"""

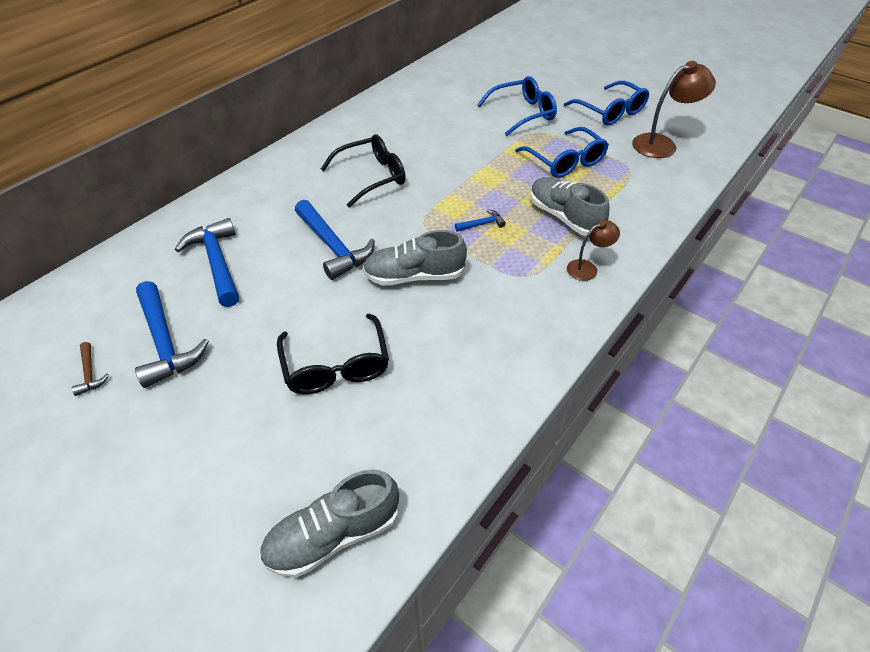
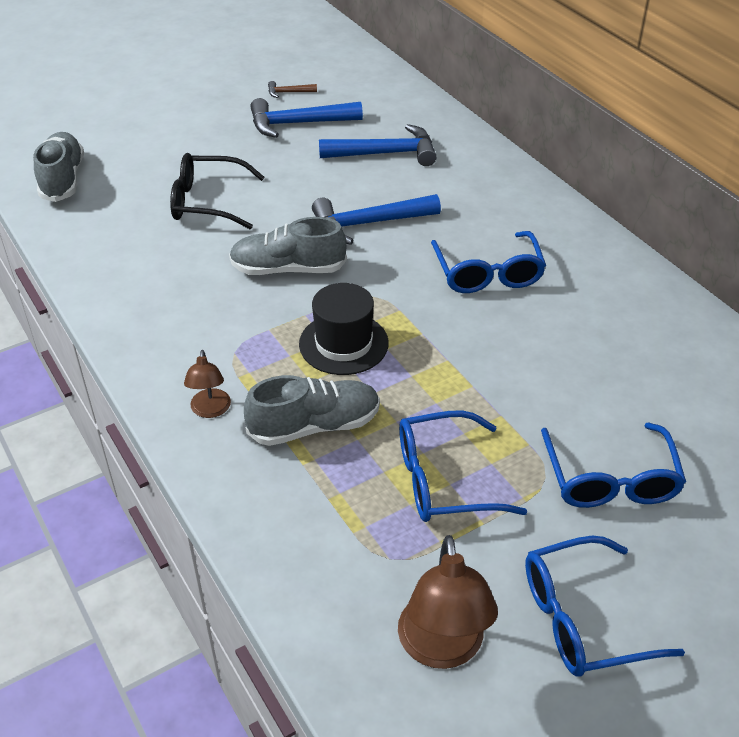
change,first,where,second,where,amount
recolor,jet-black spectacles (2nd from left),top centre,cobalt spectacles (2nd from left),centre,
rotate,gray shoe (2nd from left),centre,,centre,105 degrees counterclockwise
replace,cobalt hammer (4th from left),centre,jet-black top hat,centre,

"""

■ Problem to work on:
Once the pictures are set aside, repeat the data above exactly.

■ Problem solution:
change,first,where,second,where,amount
recolor,jet-black spectacles (2nd from left),top centre,cobalt spectacles (2nd from left),centre,
rotate,gray shoe (2nd from left),centre,,centre,105 degrees counterclockwise
replace,cobalt hammer (4th from left),centre,jet-black top hat,centre,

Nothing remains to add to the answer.